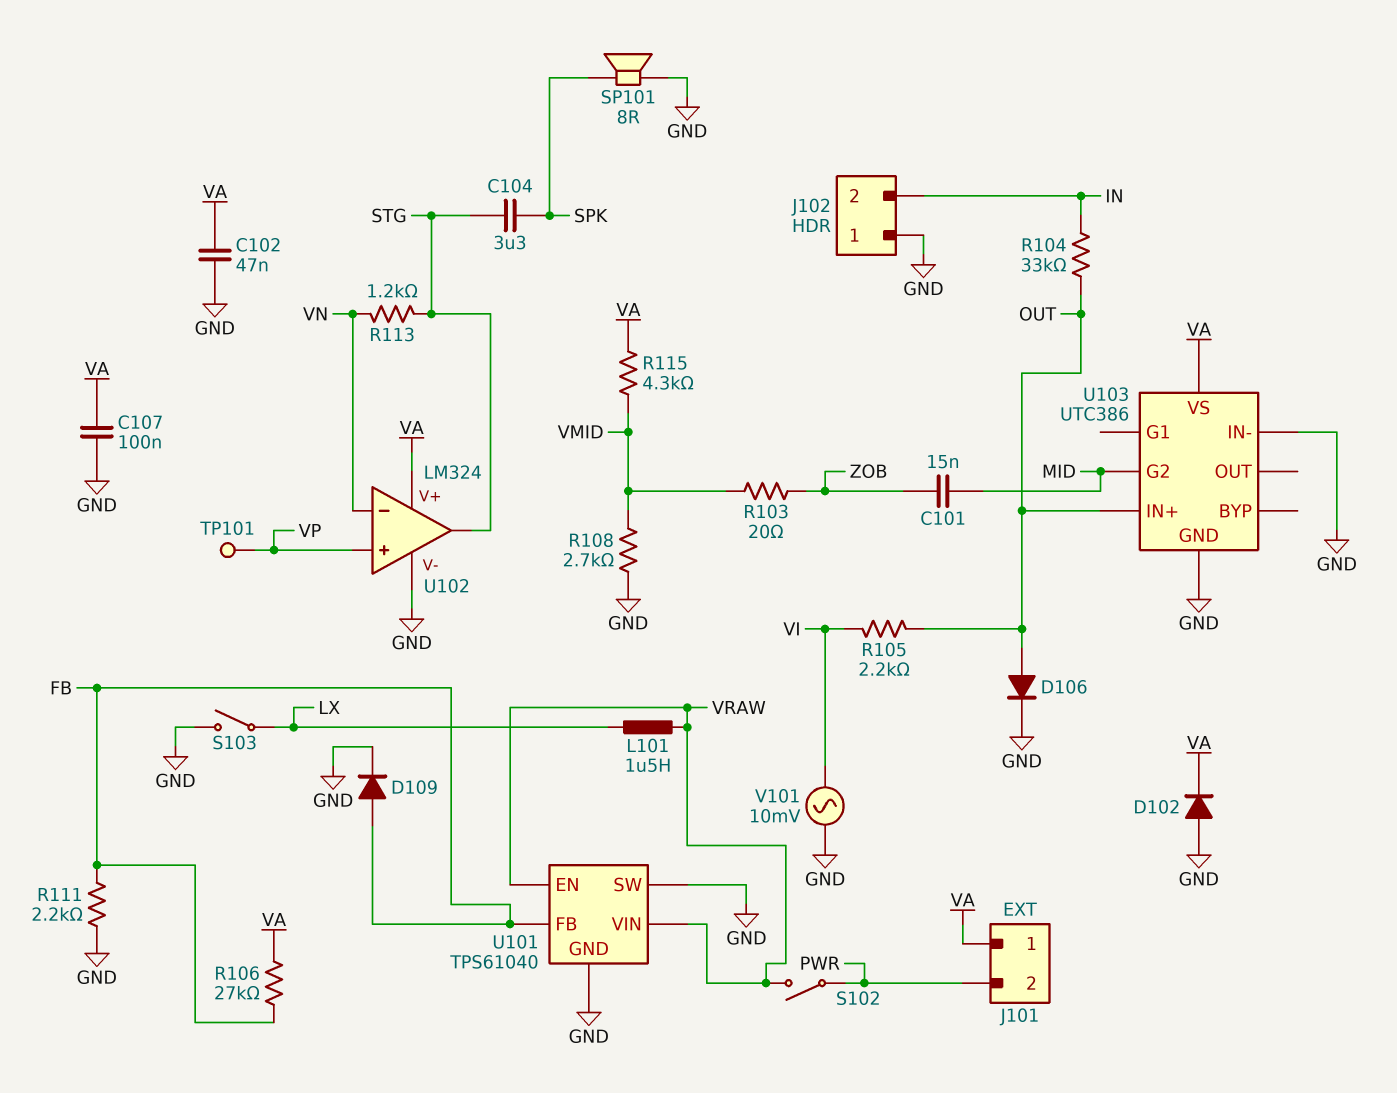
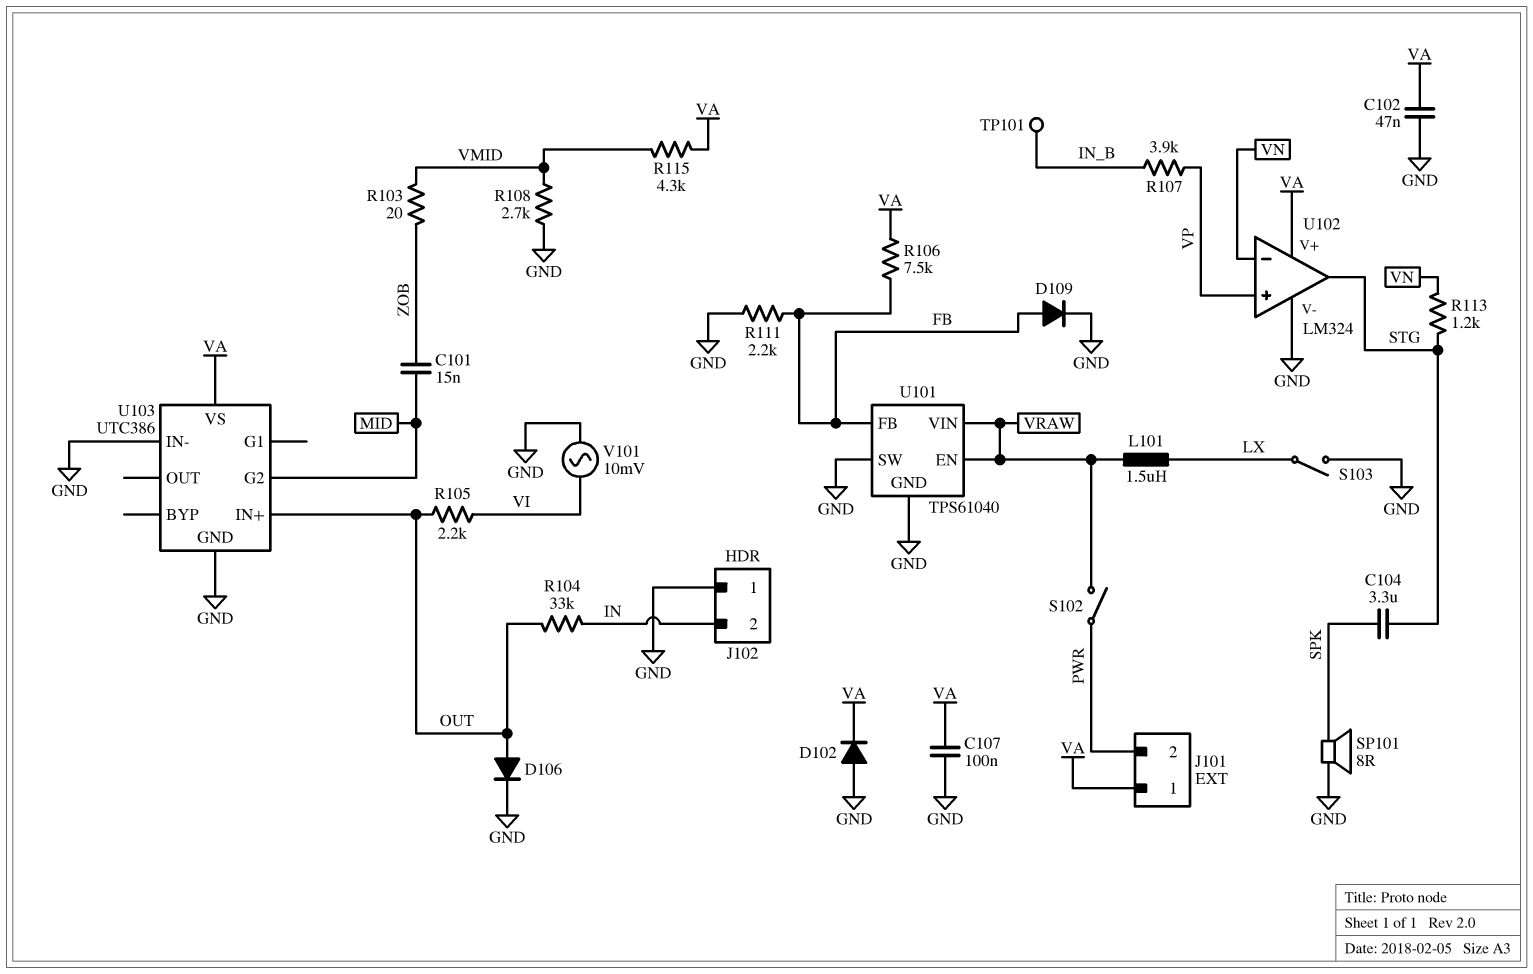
R106: 27k (FB, VA) -> 7.5k (FB, VA)
R107: none -> 3.9k (IN_B, VP)
TP101: test point (VP) -> test point (IN_B)

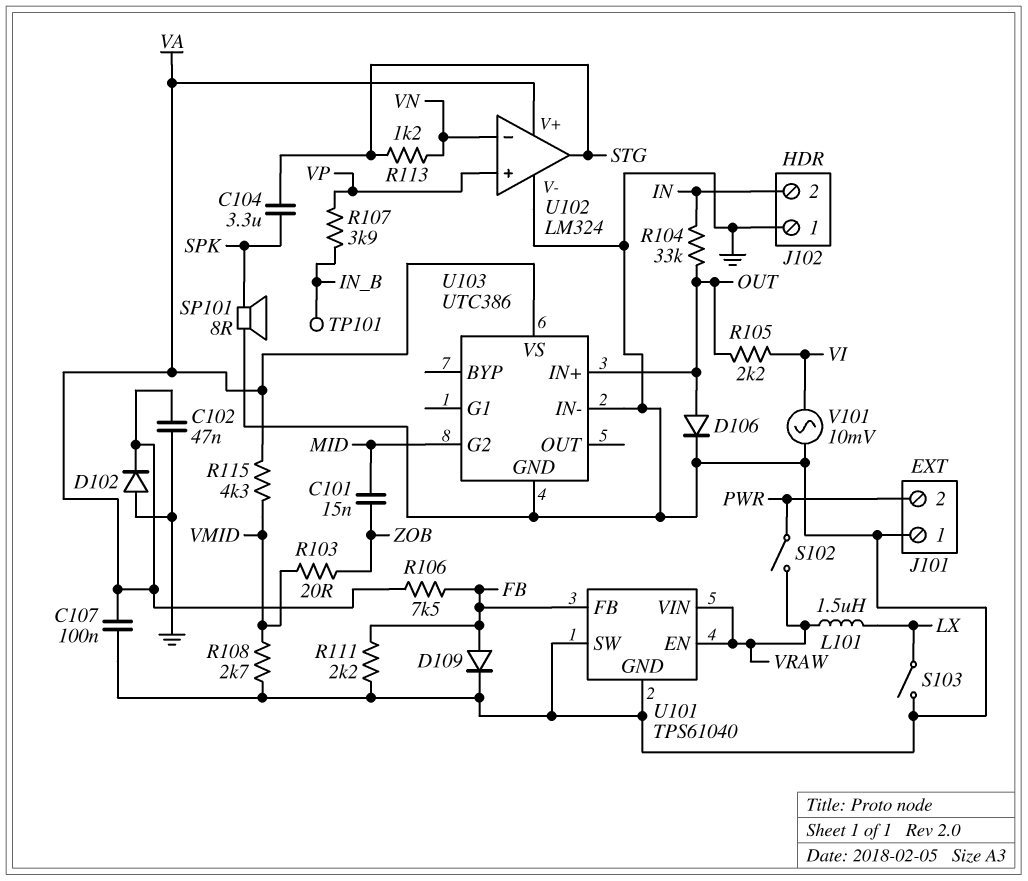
J101 pin 1: VA -> GND

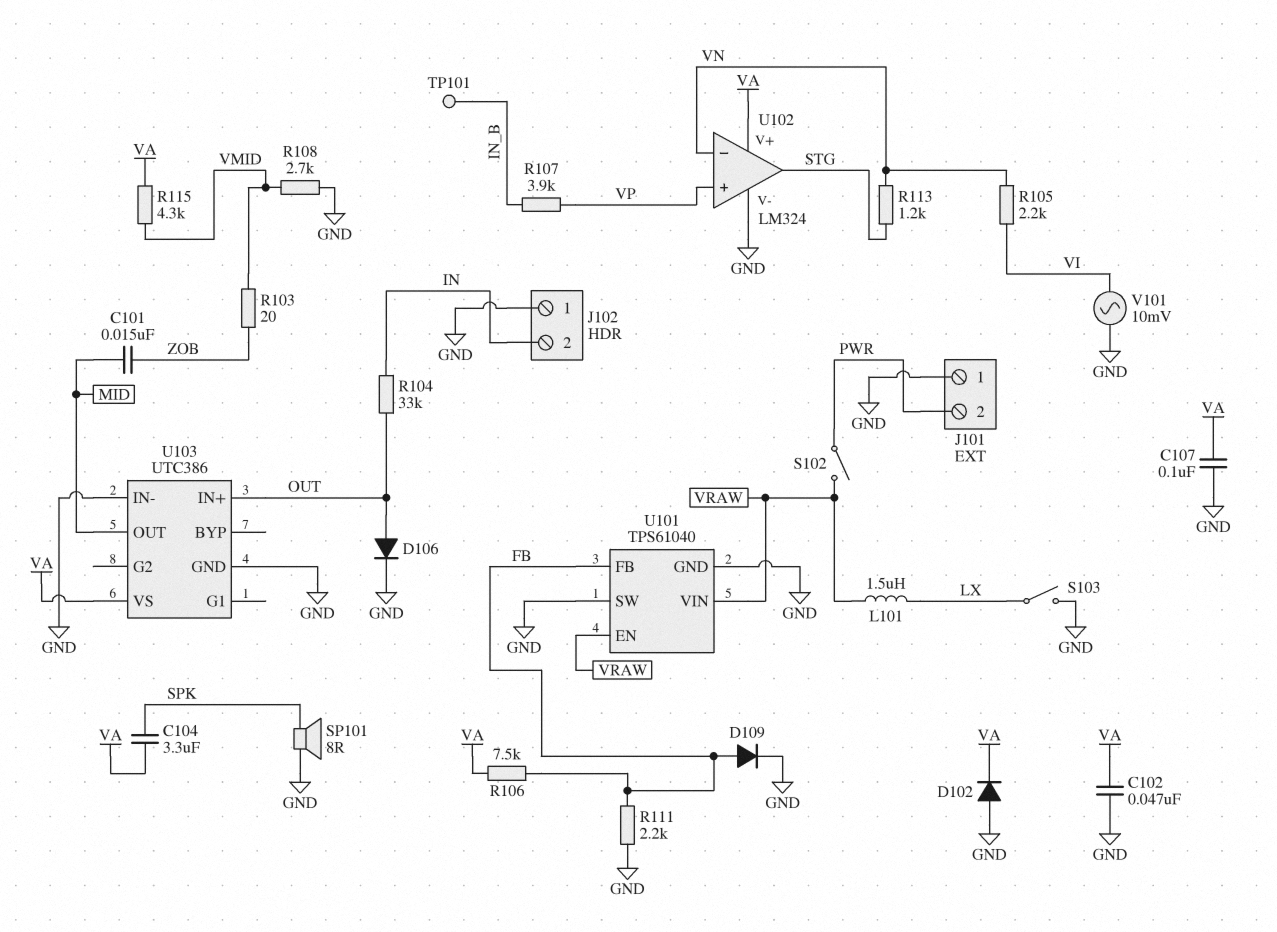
C104: 3.3uF (SPK, STG) -> 3.3uF (SPK, VA)
R105: 2.2k (OUT, VI) -> 2.2k (VI, VN)
U103 pin G2: MID -> none
U103 pin OUT: none -> MID

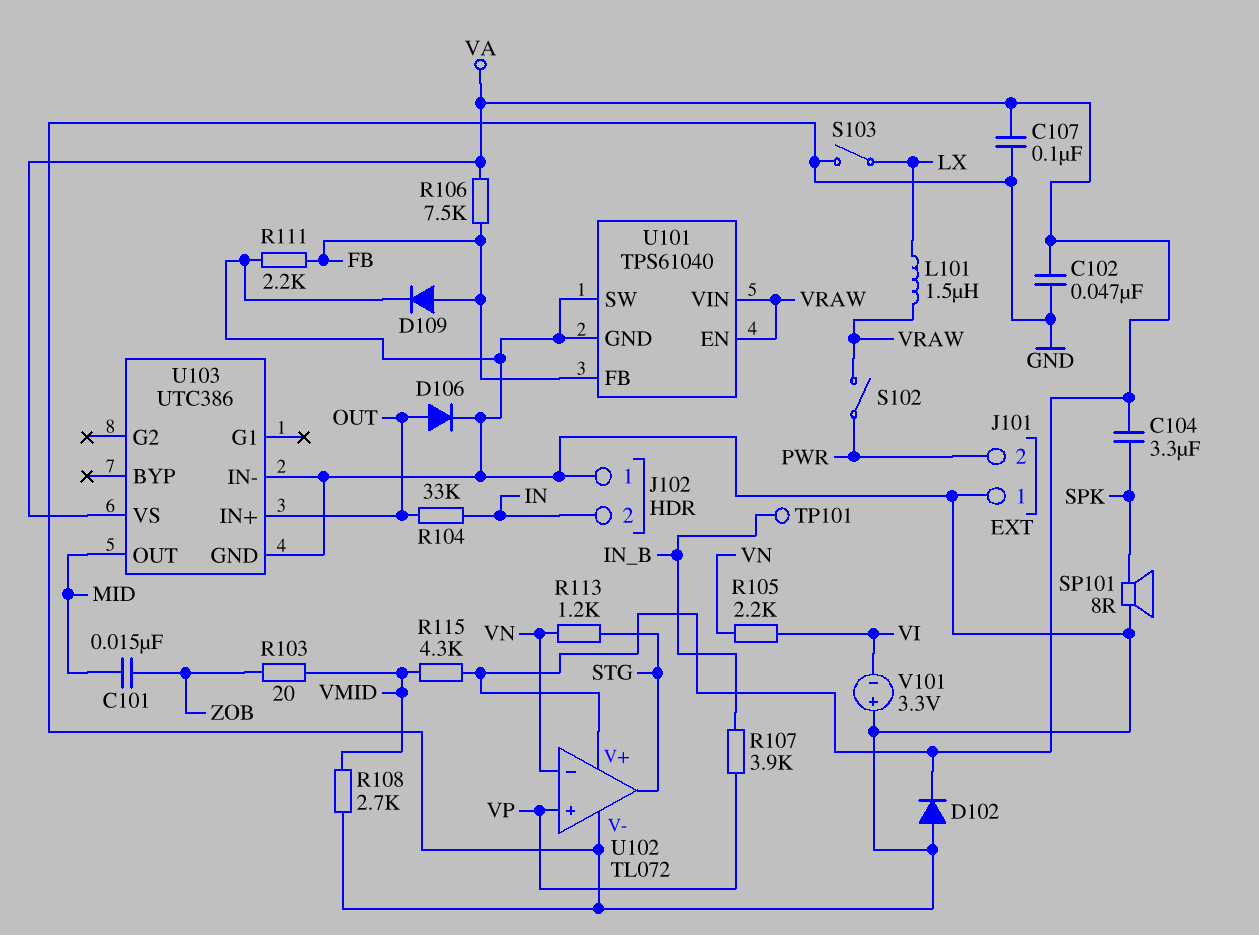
U102: LM324 -> TL072
V101: AC 10mV (GND, VI) -> 3.3V (plus GND, minus VI)

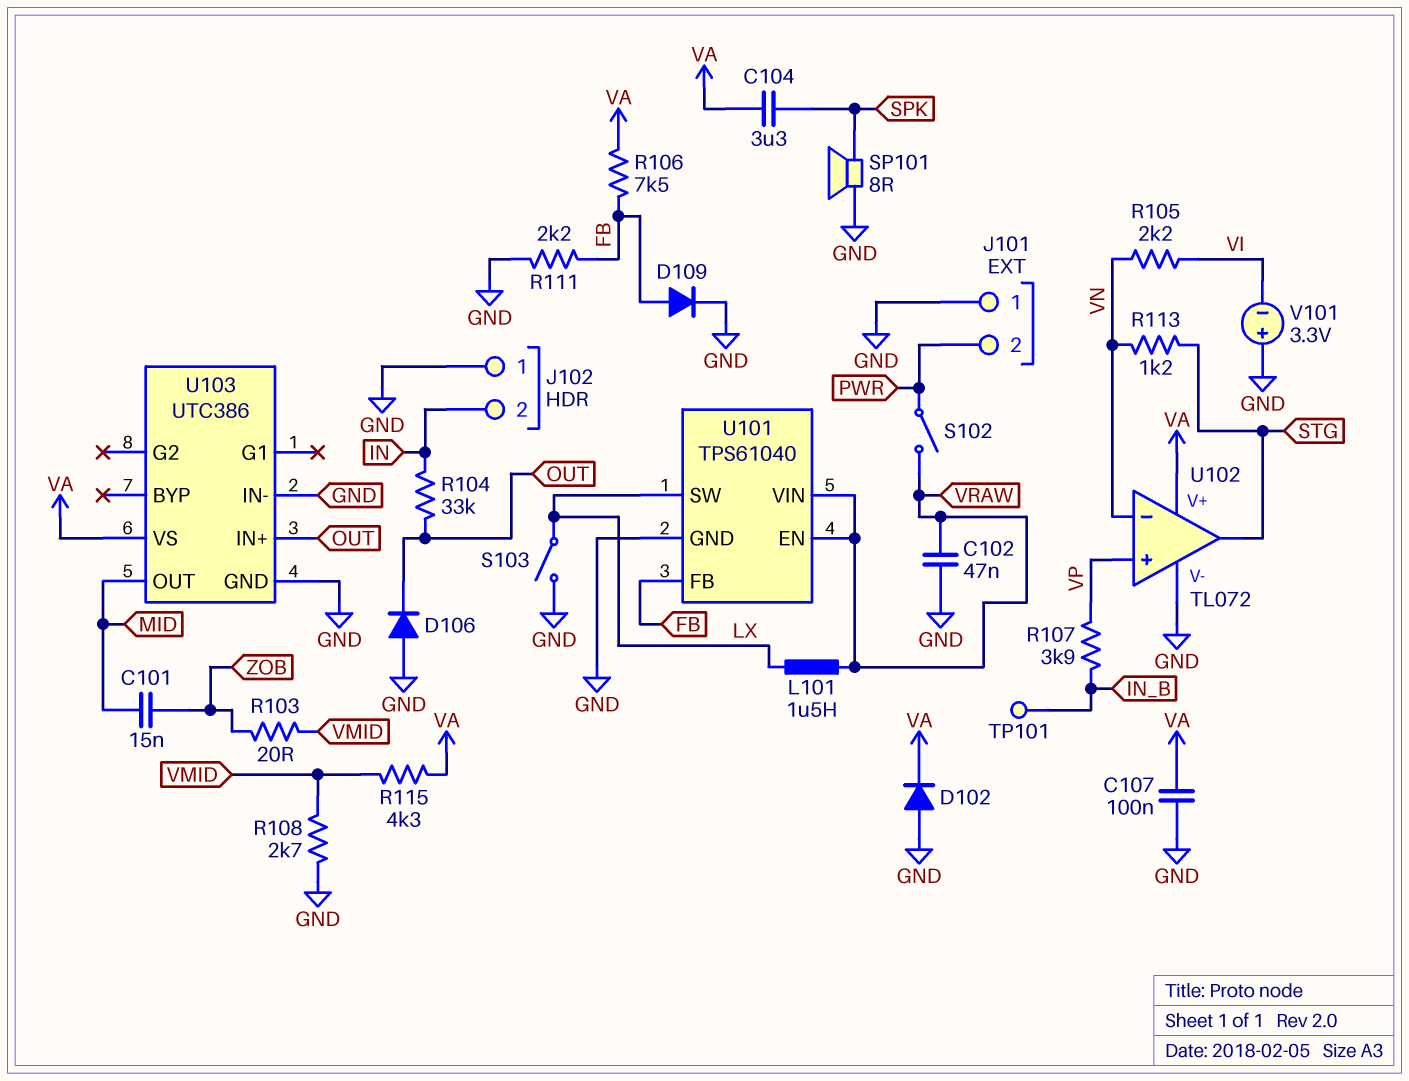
C102: 47nF (GND, VA) -> 47nF (GND, VRAW)
D106: diode (A OUT, K GND) -> diode (A GND, K OUT)
U101 pin SW: GND -> LX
==================================================
▶ [Task item]: Return every line from the entries above that includes the word "none".

▶ [The completed task]:
R107: none -> 3.9k (IN_B, VP)
U103 pin G2: MID -> none
U103 pin OUT: none -> MID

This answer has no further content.